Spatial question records
⟨
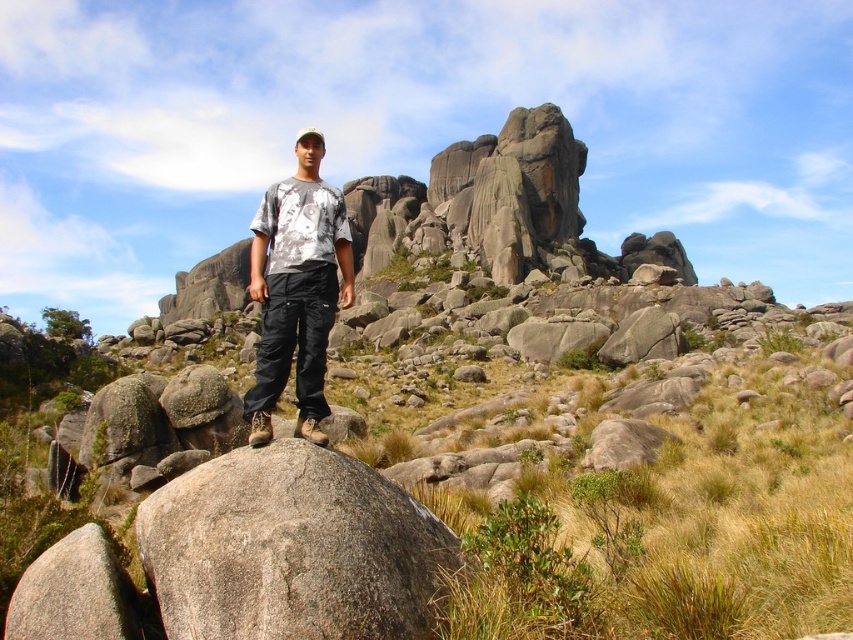
Question: Can you confirm if gray rough boulder at center is bigger than matte gray t-shirt at center?

Choices:
 (A) yes
 (B) no

Answer: (B)

Question: Among these objects, which one is nearest to the camera?

Choices:
 (A) gray rough boulder at center
 (B) matte gray t-shirt at center

Answer: (A)

Question: Is gray rough boulder at center further to camera compared to matte gray t-shirt at center?

Choices:
 (A) yes
 (B) no

Answer: (B)

Question: Among these objects, which one is nearest to the camera?

Choices:
 (A) gray rough boulder at center
 (B) matte gray t-shirt at center

Answer: (A)

Question: Observing the image, what is the correct spatial positioning of gray rough boulder at center in reference to matte gray t-shirt at center?

Choices:
 (A) below
 (B) above

Answer: (A)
⟩
YOUR GOAL: Output every line of the material above word for word, leaving out the picture.

OUTPUT OF THE EXERCISE:
Question: Can you confirm if gray rough boulder at center is bigger than matte gray t-shirt at center?

Choices:
 (A) yes
 (B) no

Answer: (B)

Question: Among these objects, which one is nearest to the camera?

Choices:
 (A) gray rough boulder at center
 (B) matte gray t-shirt at center

Answer: (A)

Question: Is gray rough boulder at center further to camera compared to matte gray t-shirt at center?

Choices:
 (A) yes
 (B) no

Answer: (B)

Question: Among these objects, which one is nearest to the camera?

Choices:
 (A) gray rough boulder at center
 (B) matte gray t-shirt at center

Answer: (A)

Question: Observing the image, what is the correct spatial positioning of gray rough boulder at center in reference to matte gray t-shirt at center?

Choices:
 (A) below
 (B) above

Answer: (A)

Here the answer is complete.